_INSTRUCTION_. Set down, please, the line that contains "(332, 557) = (208, 184): purple ring -> none" and every line that follows it to the end of the records, exactly; do not include pictures.

(Object tracking records)

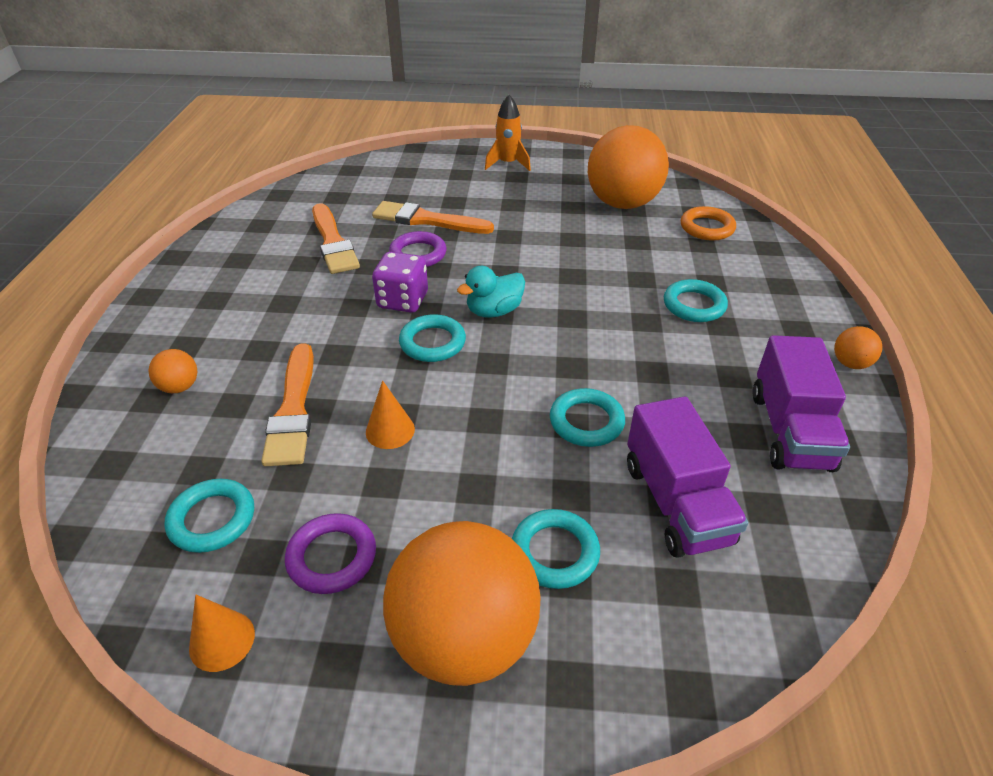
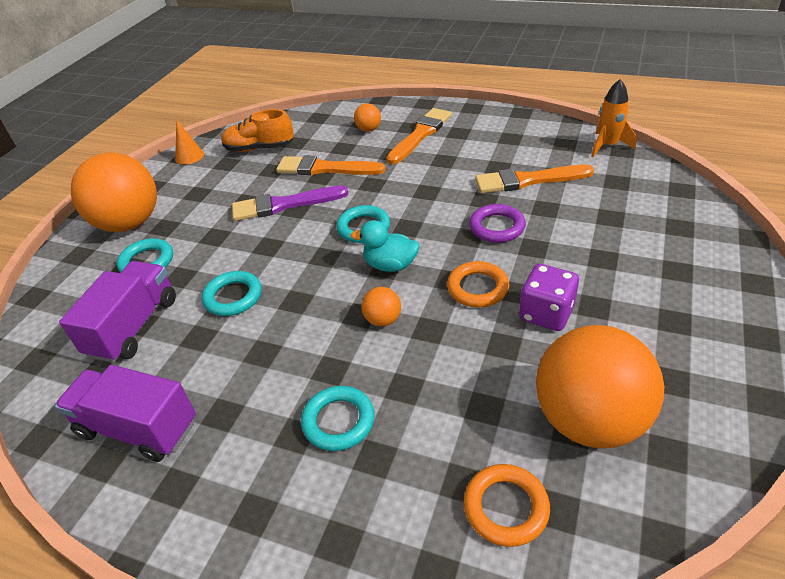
camera: 110 degrees right, 0 degrees up
(212, 519) = (259, 148): turquoise ring -> orange shoe
(332, 557) = (208, 184): purple ring -> none
(390, 430) = (284, 205): orange cone -> purple brush
(402, 300) = (425, 215): purple dice -> purple dice (546, 313)
(427, 220) = (562, 236): orange brush -> orange brush (420, 134)
(494, 311) = (390, 265): turquoise duck -> turquoise duck turned 60 degrees counterclockwise
(508, 164) = (713, 317): orange rocket -> orange rocket (608, 146)
(511, 256) = (477, 288): none -> orange ring
(676, 503) = (134, 327): purple truck -> purple truck turned 105 degrees clockwise
(850, 363) = (174, 539): orange ball -> orange ball (383, 320)

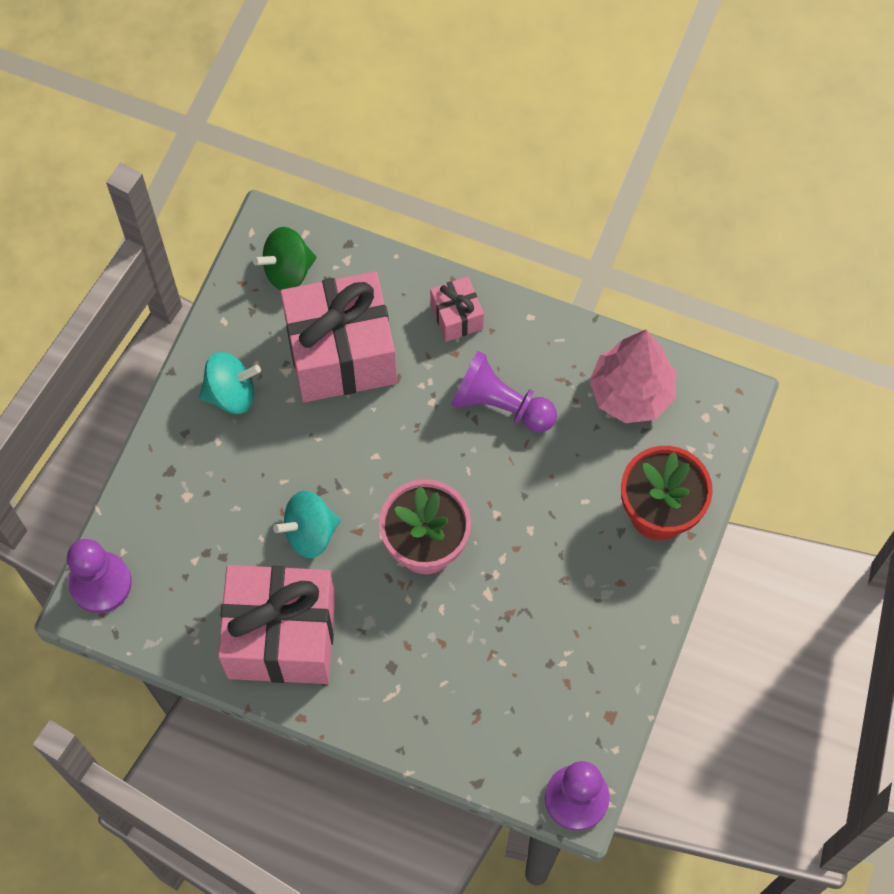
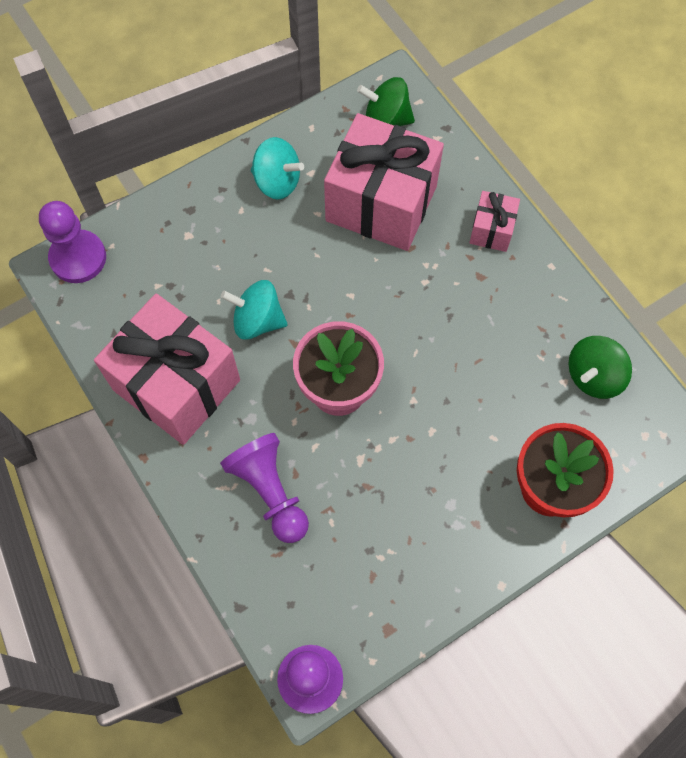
camera: 35 degrees right, 0 degrees up
(500, 405) = (478, 318): purple pawn -> purple pawn (270, 491)
(631, 393) = (593, 376): pink tree -> green spinning top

_ANSWER TO THE EXERCISE_.
(332, 557) = (208, 184): purple ring -> none
(390, 430) = (284, 205): orange cone -> purple brush
(402, 300) = (425, 215): purple dice -> purple dice (546, 313)
(427, 220) = (562, 236): orange brush -> orange brush (420, 134)
(494, 311) = (390, 265): turquoise duck -> turquoise duck turned 60 degrees counterclockwise
(508, 164) = (713, 317): orange rocket -> orange rocket (608, 146)
(511, 256) = (477, 288): none -> orange ring
(676, 503) = (134, 327): purple truck -> purple truck turned 105 degrees clockwise
(850, 363) = (174, 539): orange ball -> orange ball (383, 320)

camera: 35 degrees right, 0 degrees up
(500, 405) = (478, 318): purple pawn -> purple pawn (270, 491)
(631, 393) = (593, 376): pink tree -> green spinning top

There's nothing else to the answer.